[Try it]: Output, exactly and alone, the lines from the one containing "(366, 427) = (308, 366): black" through the last line of the material below, both ends included.
○ ○ ○ ○
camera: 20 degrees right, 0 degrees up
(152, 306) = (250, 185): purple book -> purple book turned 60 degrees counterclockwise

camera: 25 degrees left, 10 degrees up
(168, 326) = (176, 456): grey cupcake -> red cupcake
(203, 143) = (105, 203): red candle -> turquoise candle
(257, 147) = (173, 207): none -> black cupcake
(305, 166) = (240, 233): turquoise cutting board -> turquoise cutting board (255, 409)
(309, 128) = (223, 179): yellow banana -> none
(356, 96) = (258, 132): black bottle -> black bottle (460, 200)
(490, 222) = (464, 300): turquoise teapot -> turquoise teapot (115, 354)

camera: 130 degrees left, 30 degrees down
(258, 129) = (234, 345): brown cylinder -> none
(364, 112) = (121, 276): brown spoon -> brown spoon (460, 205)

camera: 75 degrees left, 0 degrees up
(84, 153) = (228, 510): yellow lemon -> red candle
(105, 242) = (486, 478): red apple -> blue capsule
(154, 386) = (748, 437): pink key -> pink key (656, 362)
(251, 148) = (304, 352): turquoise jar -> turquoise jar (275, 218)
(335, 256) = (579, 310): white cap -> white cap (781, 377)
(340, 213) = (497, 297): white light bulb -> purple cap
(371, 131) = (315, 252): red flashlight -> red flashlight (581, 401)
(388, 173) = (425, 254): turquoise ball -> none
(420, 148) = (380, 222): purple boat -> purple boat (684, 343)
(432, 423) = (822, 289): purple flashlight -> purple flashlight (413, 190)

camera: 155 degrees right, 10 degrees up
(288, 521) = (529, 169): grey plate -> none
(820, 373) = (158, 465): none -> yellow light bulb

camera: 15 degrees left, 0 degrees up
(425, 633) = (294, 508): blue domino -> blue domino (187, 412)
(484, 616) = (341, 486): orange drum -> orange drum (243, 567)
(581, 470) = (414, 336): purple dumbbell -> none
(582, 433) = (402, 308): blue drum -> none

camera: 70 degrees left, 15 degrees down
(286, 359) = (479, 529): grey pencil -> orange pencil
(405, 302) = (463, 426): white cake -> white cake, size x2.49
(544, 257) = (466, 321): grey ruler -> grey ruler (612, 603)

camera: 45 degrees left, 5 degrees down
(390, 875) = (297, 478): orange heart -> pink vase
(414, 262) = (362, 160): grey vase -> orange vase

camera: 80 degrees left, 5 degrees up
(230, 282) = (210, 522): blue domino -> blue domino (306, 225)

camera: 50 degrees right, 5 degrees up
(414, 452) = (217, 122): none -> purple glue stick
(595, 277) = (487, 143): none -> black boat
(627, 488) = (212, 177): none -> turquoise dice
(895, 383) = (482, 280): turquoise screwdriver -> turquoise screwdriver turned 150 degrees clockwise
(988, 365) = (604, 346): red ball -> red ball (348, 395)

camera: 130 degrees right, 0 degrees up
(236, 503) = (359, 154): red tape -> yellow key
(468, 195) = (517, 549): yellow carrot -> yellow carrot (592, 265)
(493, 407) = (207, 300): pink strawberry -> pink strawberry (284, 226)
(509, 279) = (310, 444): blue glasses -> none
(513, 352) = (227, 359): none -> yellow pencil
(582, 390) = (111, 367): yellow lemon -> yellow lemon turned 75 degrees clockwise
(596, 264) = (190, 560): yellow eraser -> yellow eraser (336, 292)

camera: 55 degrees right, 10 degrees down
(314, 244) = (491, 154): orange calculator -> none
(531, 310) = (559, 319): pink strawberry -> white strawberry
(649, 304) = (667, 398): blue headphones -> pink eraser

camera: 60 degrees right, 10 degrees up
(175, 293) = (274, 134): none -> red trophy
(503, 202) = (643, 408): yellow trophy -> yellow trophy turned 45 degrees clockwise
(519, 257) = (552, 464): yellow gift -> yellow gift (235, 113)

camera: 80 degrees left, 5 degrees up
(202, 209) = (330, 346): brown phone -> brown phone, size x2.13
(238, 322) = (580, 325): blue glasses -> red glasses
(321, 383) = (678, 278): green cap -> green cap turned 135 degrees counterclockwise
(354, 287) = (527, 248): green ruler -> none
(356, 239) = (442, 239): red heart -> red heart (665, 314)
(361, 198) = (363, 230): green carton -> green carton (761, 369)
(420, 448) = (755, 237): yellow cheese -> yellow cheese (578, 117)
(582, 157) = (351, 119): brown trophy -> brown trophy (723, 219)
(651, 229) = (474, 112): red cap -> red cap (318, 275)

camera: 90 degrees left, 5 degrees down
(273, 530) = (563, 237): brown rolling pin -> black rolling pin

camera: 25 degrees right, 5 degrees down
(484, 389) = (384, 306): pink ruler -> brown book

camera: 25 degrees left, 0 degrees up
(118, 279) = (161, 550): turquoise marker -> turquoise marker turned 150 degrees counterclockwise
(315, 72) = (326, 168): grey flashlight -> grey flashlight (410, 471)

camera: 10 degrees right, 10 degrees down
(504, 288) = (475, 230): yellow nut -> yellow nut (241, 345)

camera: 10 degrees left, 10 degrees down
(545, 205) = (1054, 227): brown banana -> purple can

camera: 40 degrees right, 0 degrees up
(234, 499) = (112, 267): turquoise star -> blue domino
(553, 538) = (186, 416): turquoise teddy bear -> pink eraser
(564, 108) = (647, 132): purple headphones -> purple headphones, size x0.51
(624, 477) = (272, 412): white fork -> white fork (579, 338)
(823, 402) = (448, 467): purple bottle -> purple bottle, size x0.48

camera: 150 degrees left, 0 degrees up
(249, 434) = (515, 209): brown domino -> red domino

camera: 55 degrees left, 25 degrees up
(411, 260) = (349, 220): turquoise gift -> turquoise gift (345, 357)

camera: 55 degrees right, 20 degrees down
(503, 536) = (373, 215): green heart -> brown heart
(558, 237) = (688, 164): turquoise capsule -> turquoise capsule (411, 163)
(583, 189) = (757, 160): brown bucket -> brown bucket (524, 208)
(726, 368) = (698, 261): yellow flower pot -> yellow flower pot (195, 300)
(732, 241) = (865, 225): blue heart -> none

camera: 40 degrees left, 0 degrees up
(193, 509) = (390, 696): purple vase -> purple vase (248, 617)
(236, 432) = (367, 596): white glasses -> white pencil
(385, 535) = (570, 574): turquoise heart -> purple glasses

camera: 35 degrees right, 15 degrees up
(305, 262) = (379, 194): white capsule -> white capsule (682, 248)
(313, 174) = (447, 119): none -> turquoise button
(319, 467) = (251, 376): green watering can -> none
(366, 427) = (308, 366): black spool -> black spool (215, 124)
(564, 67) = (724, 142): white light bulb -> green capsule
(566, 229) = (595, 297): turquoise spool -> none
○ ○ ○ ○
[Result of this exercise]:
(366, 427) = (308, 366): black spool -> black spool (215, 124)
(564, 67) = (724, 142): white light bulb -> green capsule
(566, 229) = (595, 297): turquoise spool -> none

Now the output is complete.